[Object correspondence data]
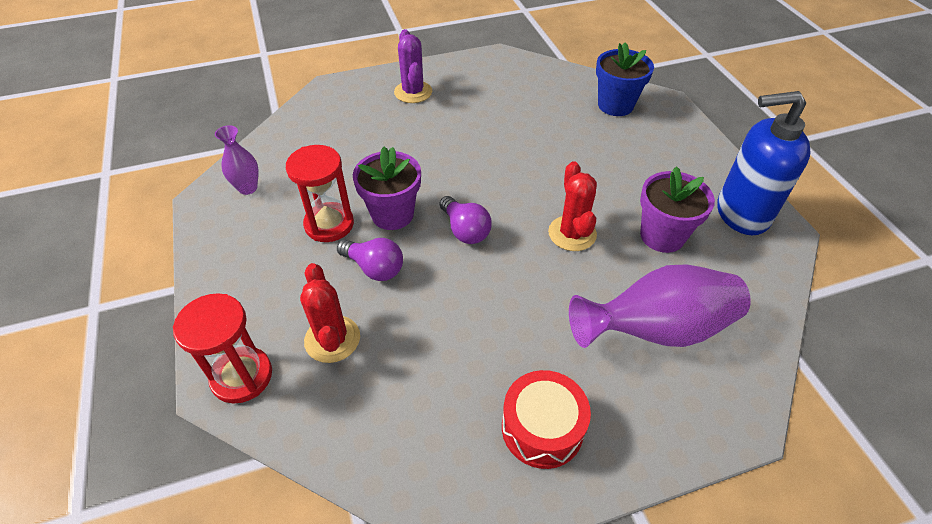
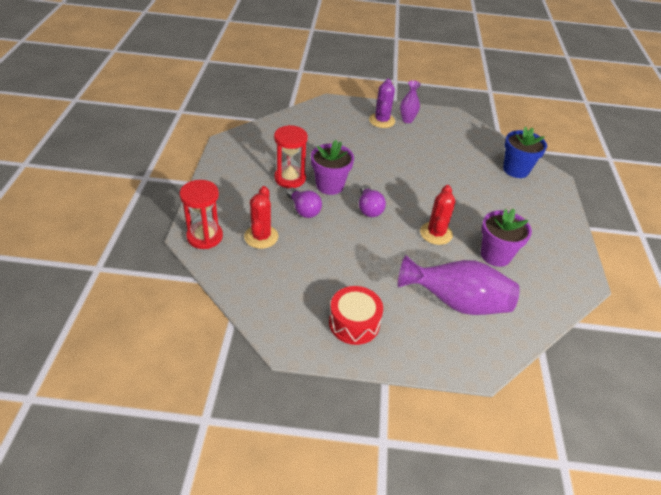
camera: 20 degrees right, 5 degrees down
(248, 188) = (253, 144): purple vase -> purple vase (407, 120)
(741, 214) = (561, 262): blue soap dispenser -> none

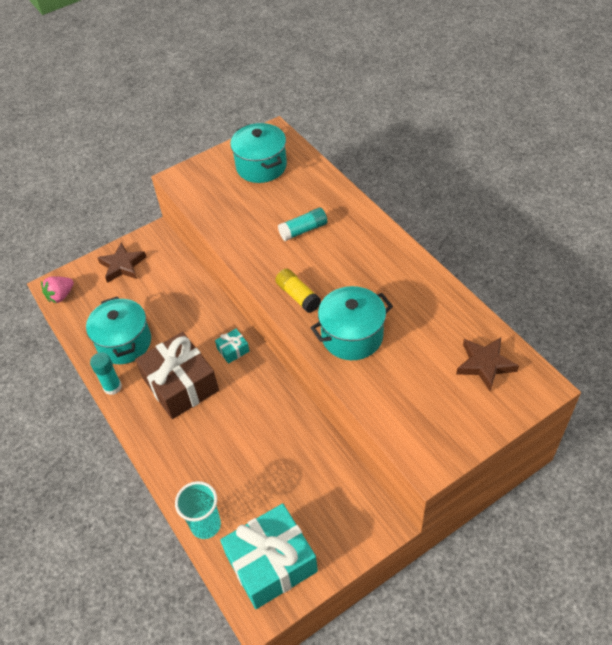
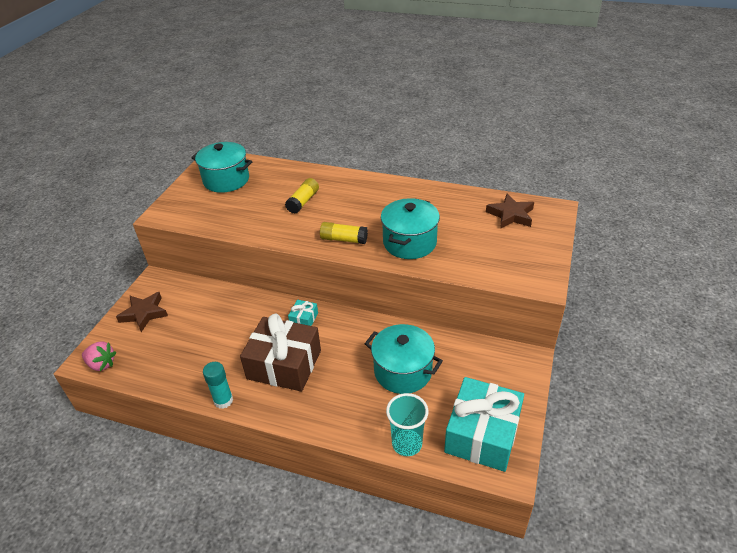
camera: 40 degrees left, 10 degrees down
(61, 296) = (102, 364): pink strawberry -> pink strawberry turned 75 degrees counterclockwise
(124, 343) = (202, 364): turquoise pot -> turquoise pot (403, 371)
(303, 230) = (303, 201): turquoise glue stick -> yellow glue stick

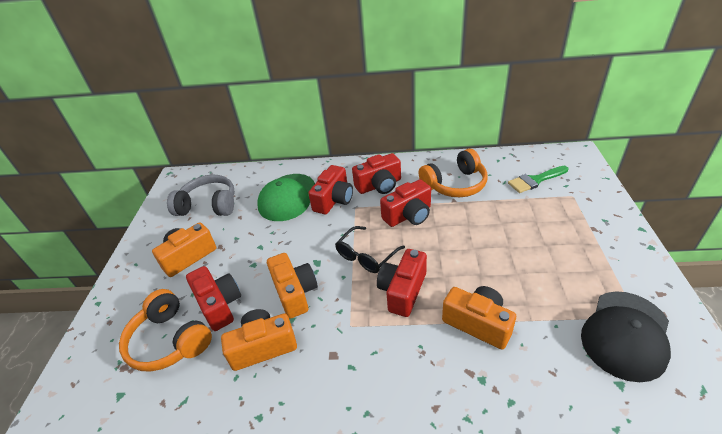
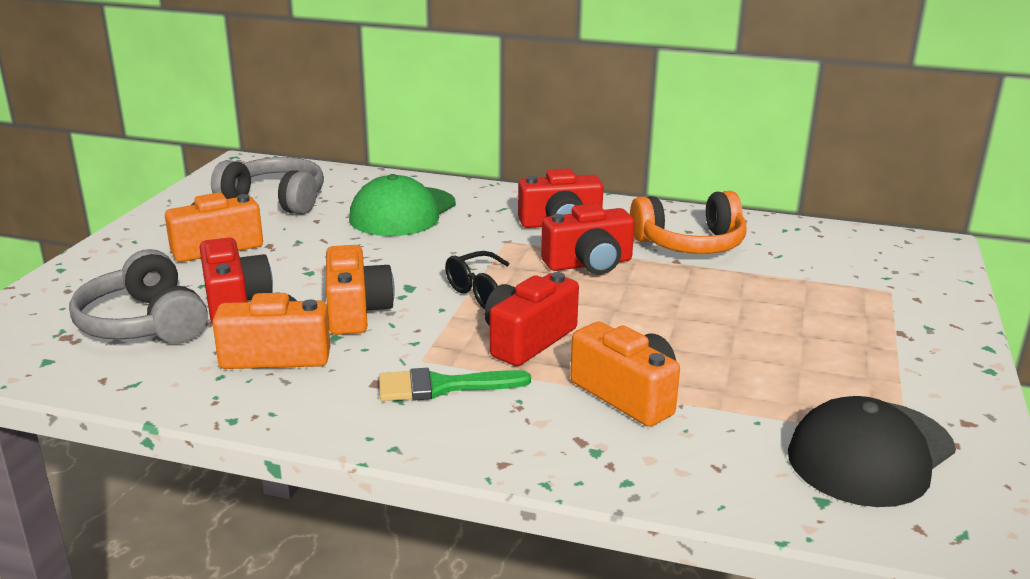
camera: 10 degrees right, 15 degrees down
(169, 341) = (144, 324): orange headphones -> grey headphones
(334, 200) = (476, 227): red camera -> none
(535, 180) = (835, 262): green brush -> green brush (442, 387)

* * *

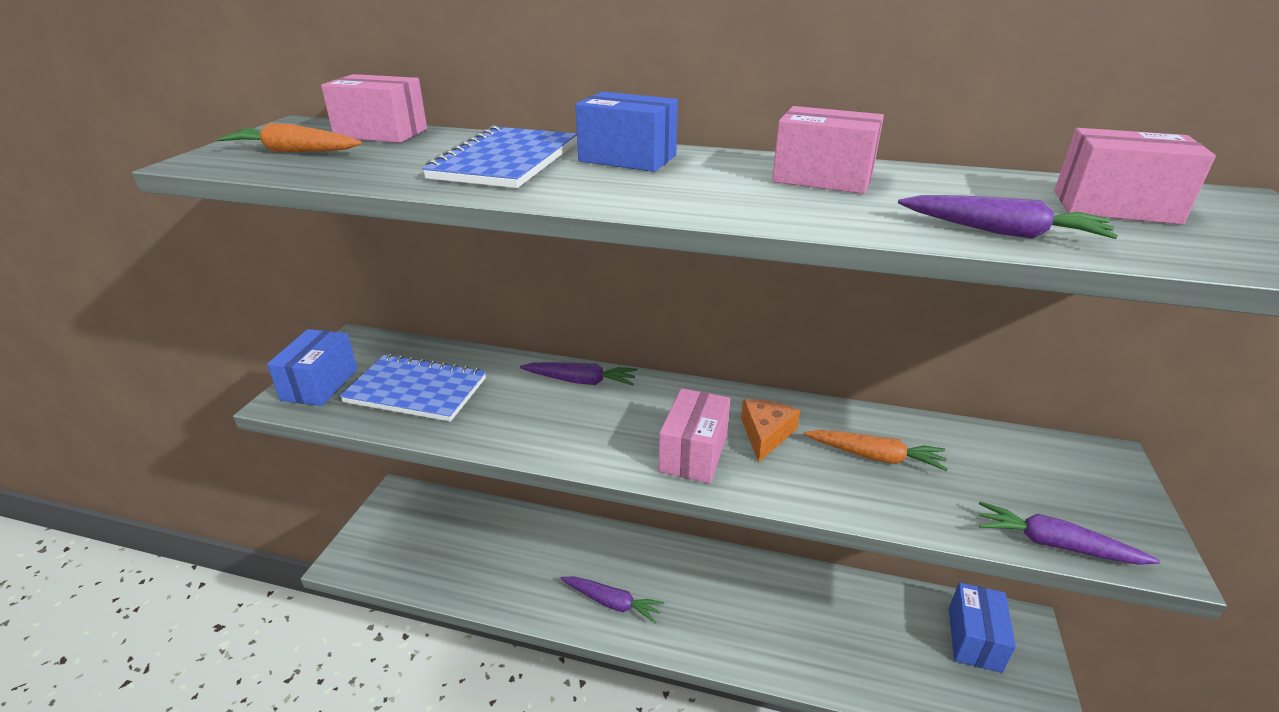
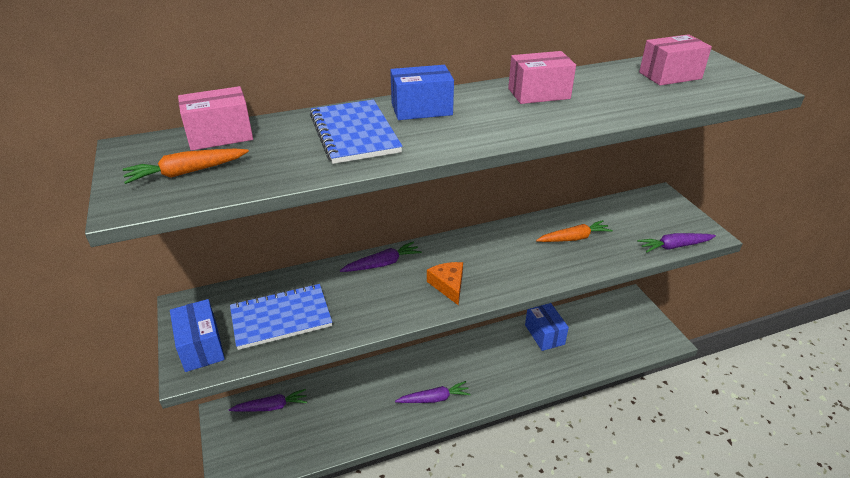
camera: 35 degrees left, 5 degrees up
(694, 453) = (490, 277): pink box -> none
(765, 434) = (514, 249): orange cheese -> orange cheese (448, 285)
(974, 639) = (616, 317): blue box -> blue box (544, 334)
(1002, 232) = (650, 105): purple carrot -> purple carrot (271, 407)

## Task objective:
Taking the entries above, restate exactly those lines that fall between the line with "(334, 200) = (476, 227): red camera -> none" and the line with "(535, 180) = (835, 262): green", keeping both of those lines too.

## Exercise response:
(334, 200) = (476, 227): red camera -> none
(535, 180) = (835, 262): green brush -> green brush (442, 387)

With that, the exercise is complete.